### EXERCISE AIM
Print the listing below exactly, minus its pictures.

### DATA SECTION
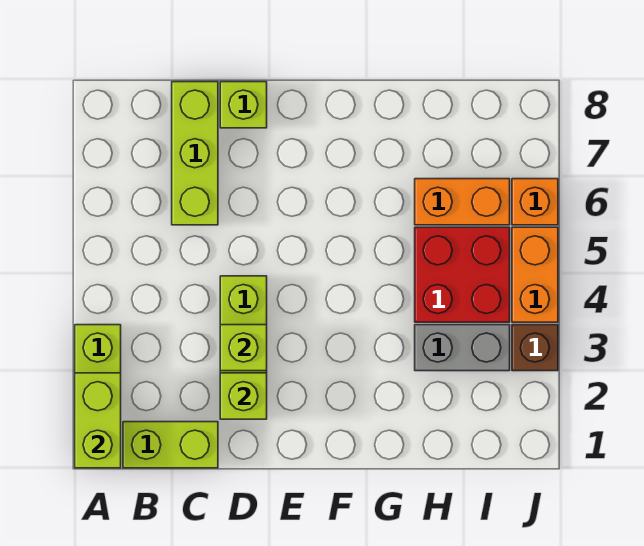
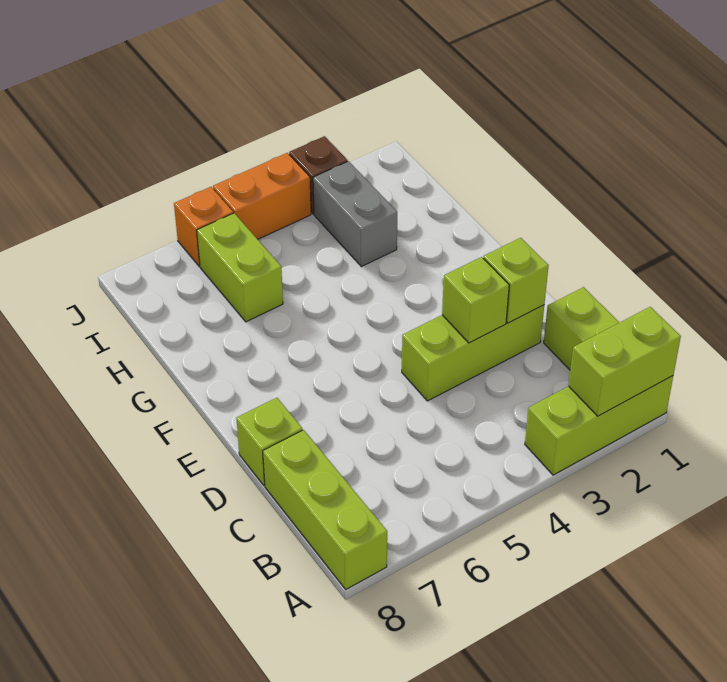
lime brick C6:C8 level 1 -> lime brick A8:C8 level 1
red brick H4:I5 level 1 -> none
orange brick H6:I6 level 1 -> lime brick H6:I6 level 1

### REPLY
lime brick C6:C8 level 1 -> lime brick A8:C8 level 1
red brick H4:I5 level 1 -> none
orange brick H6:I6 level 1 -> lime brick H6:I6 level 1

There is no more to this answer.